● **Problem statement**
The data follows this line. Copy verbatim the line with "turquoise marker: 2 -> 3" and each line after it to the end.
(Material for this exercise begins)
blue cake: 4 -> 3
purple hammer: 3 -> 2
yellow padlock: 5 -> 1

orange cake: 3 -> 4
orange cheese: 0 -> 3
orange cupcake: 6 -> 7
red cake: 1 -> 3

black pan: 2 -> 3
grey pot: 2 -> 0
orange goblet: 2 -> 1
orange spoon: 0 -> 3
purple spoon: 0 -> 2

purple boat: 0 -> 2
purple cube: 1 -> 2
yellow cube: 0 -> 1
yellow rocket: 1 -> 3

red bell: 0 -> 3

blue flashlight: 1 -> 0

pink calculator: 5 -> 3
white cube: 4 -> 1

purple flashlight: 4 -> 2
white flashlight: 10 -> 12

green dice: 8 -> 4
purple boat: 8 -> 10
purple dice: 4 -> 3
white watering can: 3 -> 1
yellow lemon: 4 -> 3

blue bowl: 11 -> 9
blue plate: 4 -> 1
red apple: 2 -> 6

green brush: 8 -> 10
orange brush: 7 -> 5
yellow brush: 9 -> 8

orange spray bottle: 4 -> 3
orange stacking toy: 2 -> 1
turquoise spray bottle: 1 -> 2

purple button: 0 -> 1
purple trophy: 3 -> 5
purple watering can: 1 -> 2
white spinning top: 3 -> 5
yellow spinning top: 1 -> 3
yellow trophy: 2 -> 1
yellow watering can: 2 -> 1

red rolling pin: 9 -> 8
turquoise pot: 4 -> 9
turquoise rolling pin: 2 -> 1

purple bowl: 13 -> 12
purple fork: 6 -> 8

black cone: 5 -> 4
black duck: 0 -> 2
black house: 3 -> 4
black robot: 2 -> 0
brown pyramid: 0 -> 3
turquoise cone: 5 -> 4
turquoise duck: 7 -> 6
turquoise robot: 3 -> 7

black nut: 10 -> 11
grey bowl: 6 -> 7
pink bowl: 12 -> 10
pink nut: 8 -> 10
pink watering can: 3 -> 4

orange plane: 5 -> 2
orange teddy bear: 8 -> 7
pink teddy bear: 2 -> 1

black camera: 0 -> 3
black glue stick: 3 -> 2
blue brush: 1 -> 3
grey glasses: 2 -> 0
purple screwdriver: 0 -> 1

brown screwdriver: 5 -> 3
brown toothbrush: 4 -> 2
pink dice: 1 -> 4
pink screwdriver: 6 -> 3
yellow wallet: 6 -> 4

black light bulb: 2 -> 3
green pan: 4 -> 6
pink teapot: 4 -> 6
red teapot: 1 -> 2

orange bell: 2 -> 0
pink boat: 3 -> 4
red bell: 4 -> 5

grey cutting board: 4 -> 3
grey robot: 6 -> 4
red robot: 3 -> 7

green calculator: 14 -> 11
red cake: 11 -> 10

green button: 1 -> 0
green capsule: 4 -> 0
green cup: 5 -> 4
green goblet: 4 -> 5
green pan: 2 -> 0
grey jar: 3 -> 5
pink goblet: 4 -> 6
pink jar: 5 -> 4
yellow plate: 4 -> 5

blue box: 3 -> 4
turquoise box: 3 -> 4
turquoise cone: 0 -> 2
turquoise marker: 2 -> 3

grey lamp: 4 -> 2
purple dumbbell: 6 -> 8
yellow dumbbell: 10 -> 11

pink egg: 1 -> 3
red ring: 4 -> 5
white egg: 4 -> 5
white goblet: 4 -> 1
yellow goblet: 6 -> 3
(Material for this exercise ends)
● **Solution to the problem**
turquoise marker: 2 -> 3

grey lamp: 4 -> 2
purple dumbbell: 6 -> 8
yellow dumbbell: 10 -> 11

pink egg: 1 -> 3
red ring: 4 -> 5
white egg: 4 -> 5
white goblet: 4 -> 1
yellow goblet: 6 -> 3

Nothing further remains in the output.